• **INPUT MATERIAL**:

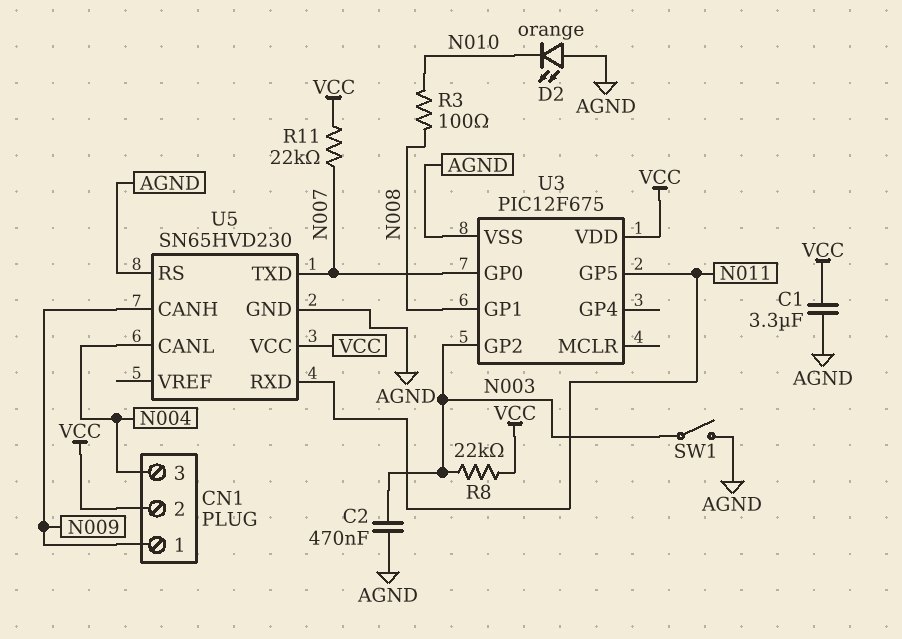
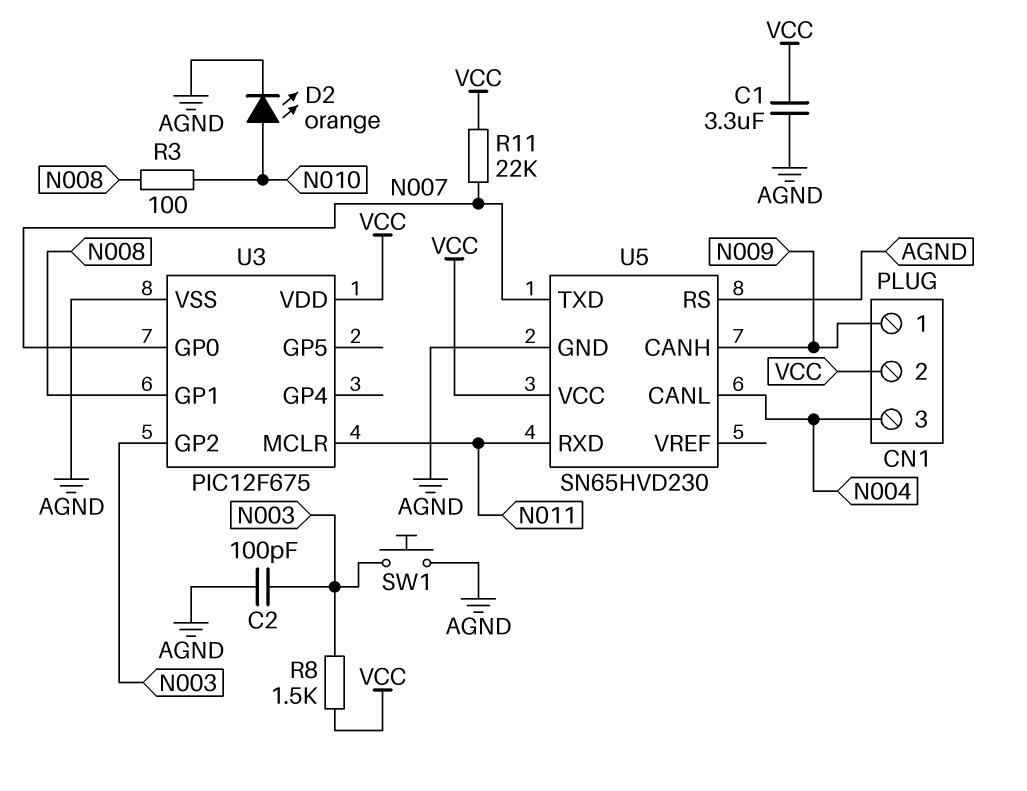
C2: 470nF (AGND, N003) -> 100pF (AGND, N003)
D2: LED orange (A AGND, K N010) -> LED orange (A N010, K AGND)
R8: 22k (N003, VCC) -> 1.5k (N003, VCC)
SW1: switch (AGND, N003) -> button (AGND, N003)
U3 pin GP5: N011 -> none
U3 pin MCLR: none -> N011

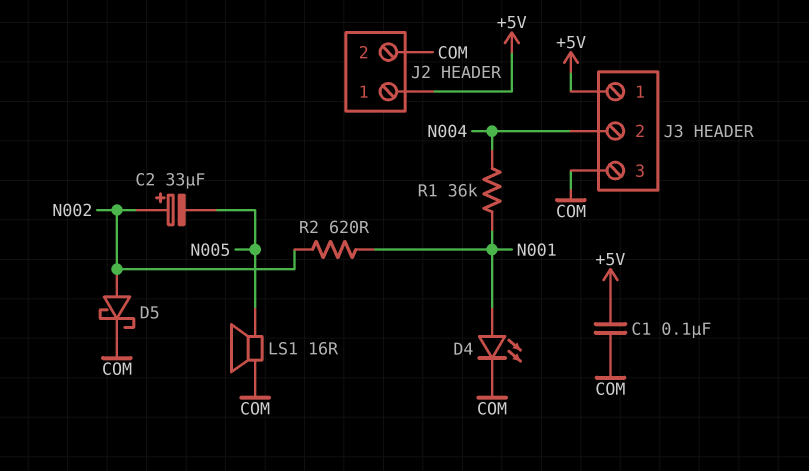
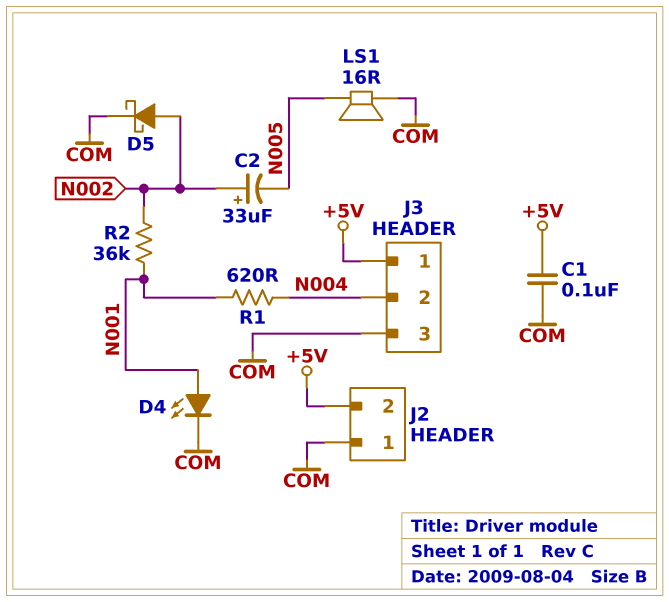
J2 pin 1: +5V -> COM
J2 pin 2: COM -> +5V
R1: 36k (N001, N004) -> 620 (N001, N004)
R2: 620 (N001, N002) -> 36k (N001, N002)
==
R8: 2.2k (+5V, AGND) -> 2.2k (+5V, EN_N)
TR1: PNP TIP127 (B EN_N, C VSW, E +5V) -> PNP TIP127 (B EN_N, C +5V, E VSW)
* * *
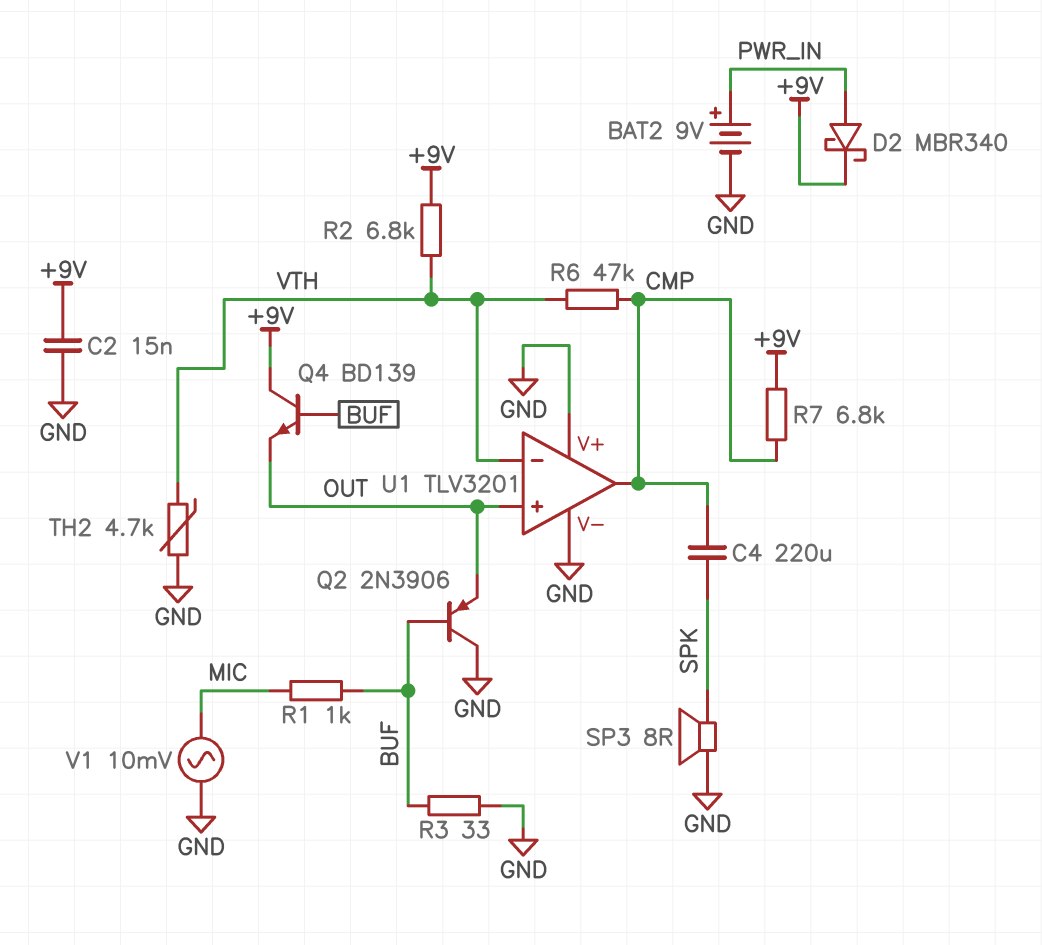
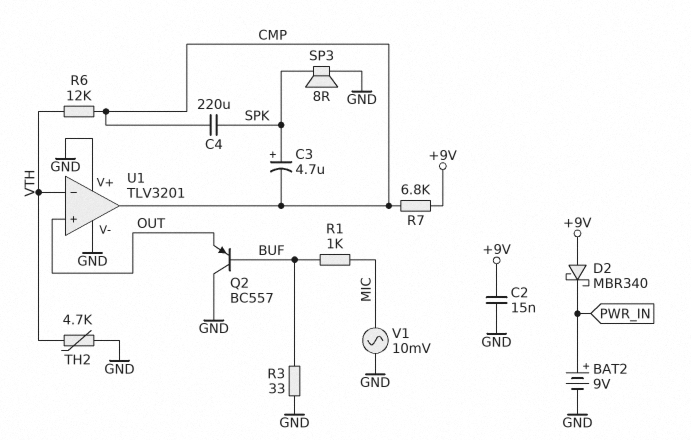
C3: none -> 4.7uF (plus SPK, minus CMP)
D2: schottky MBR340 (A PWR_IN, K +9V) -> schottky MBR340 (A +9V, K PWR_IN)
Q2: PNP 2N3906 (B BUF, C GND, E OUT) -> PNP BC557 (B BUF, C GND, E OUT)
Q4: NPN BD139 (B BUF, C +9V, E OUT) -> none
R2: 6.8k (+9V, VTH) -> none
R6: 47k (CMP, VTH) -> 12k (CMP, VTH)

• **DESCRIPTION OF THE TASK**: Find the line with "C2: 470nF (AGND, N003) -> 100pF (AGND, N003)" and the line with "R2: 620 (N001, N002) -> 36k (N001, N002)" in the records above. Copy both and all lines between them exactly, without pictures.

• **RESULT**:
C2: 470nF (AGND, N003) -> 100pF (AGND, N003)
D2: LED orange (A AGND, K N010) -> LED orange (A N010, K AGND)
R8: 22k (N003, VCC) -> 1.5k (N003, VCC)
SW1: switch (AGND, N003) -> button (AGND, N003)
U3 pin GP5: N011 -> none
U3 pin MCLR: none -> N011

J2 pin 1: +5V -> COM
J2 pin 2: COM -> +5V
R1: 36k (N001, N004) -> 620 (N001, N004)
R2: 620 (N001, N002) -> 36k (N001, N002)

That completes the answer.